▸ **Task material**
================

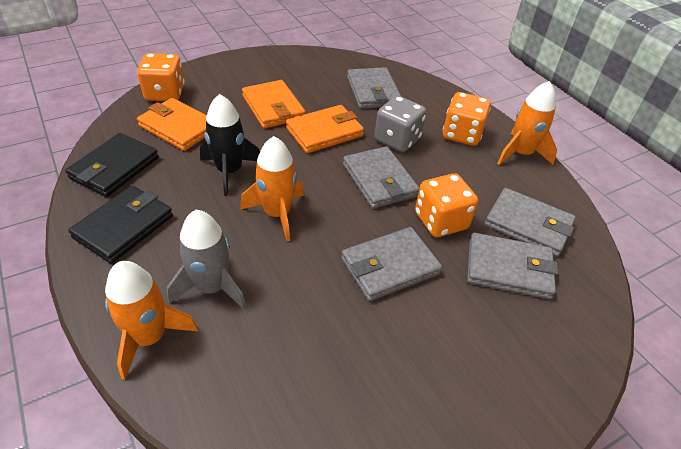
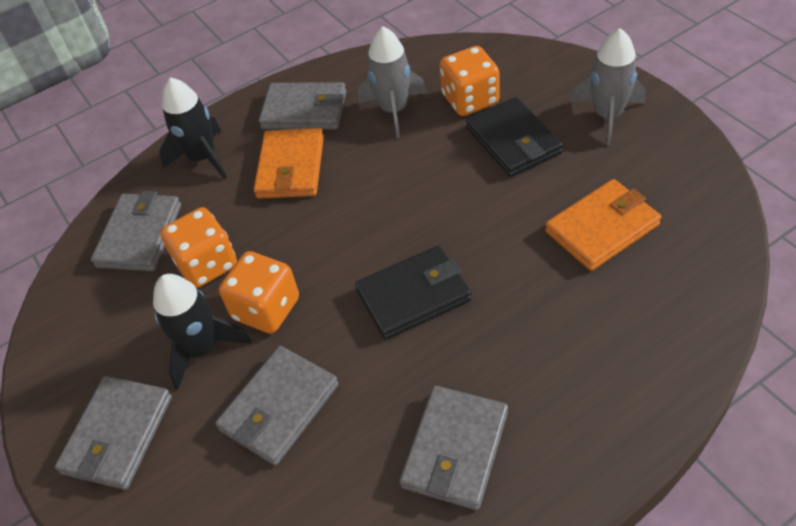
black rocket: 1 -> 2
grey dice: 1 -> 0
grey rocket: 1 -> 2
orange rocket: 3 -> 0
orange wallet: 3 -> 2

================

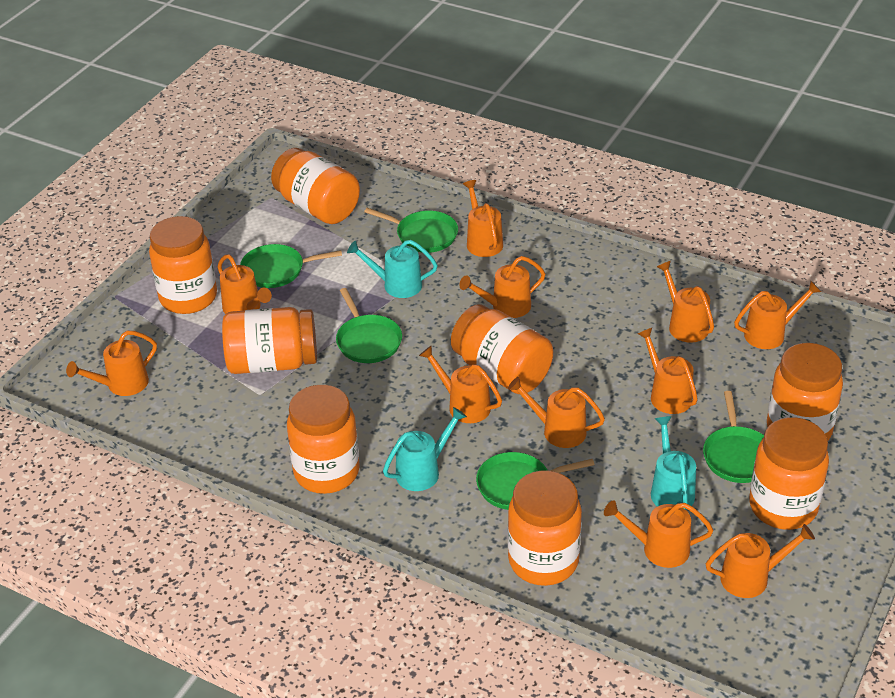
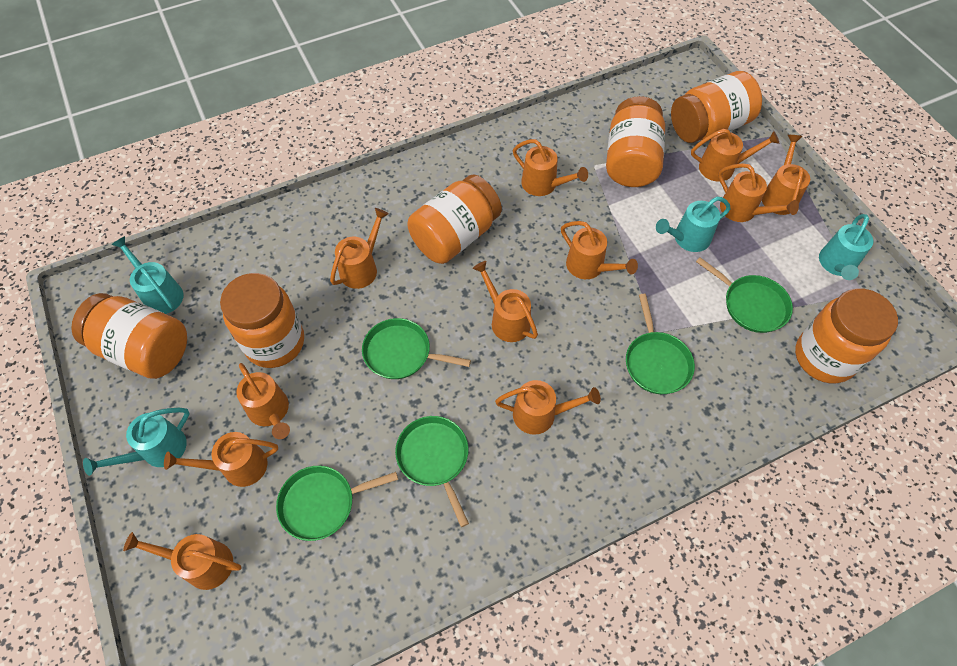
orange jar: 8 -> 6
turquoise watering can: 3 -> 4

================

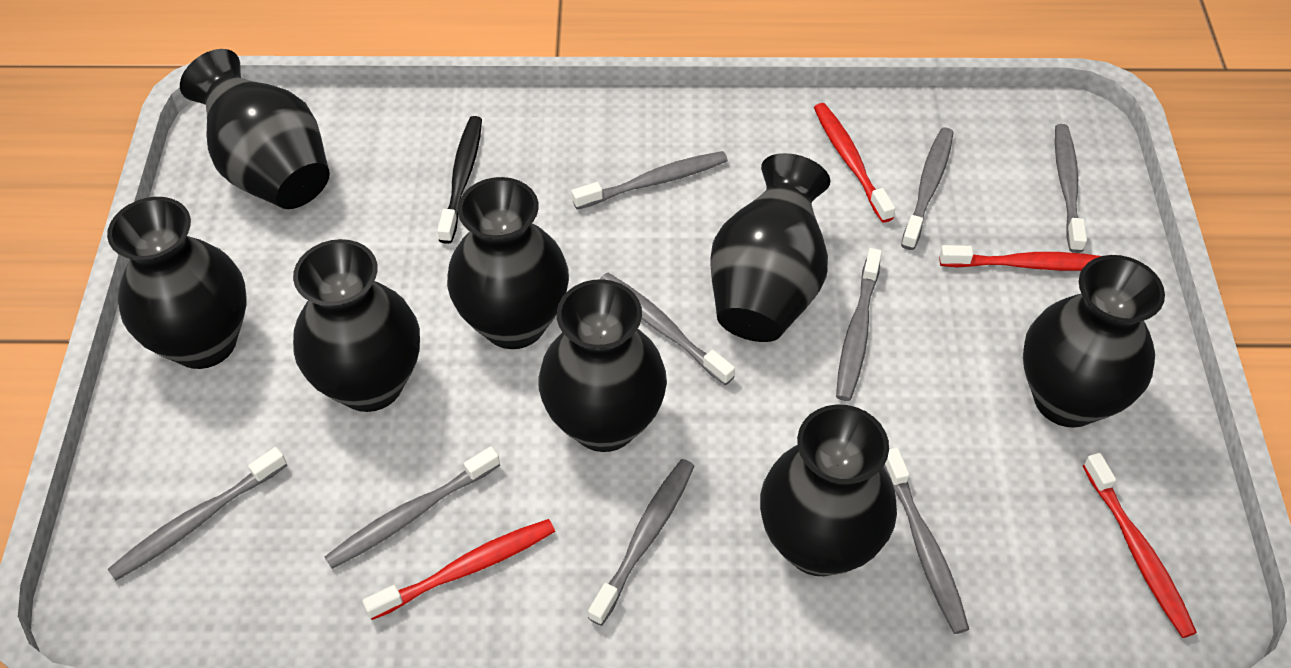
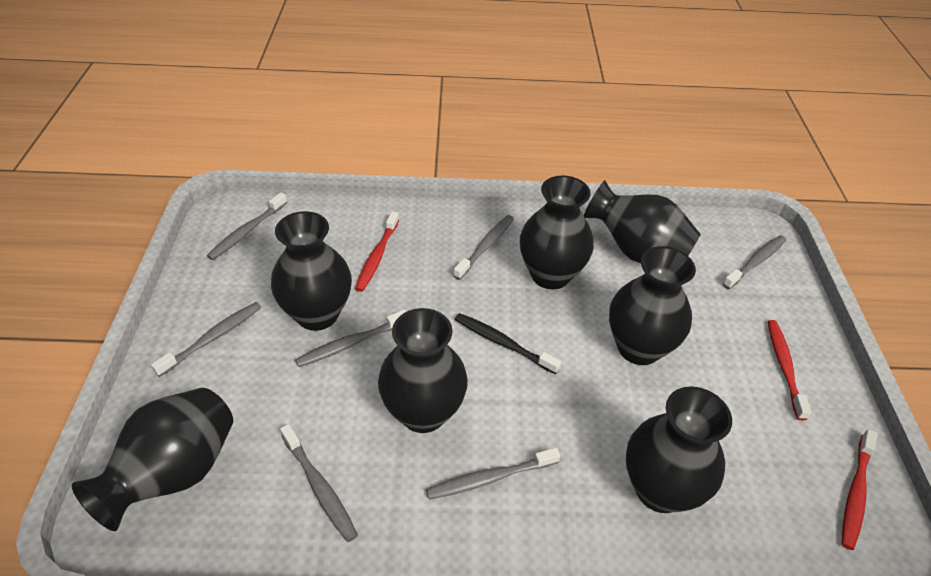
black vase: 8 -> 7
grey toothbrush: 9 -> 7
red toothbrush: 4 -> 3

================

▸ **Brief**
There is a run of lines above from the one with "grey dice: 1 -> 0" to the one with "orange wallet: 3 -> 2"; print exactly that run, both ends included, and nothing else.

▸ **Solution for this problem**
grey dice: 1 -> 0
grey rocket: 1 -> 2
orange rocket: 3 -> 0
orange wallet: 3 -> 2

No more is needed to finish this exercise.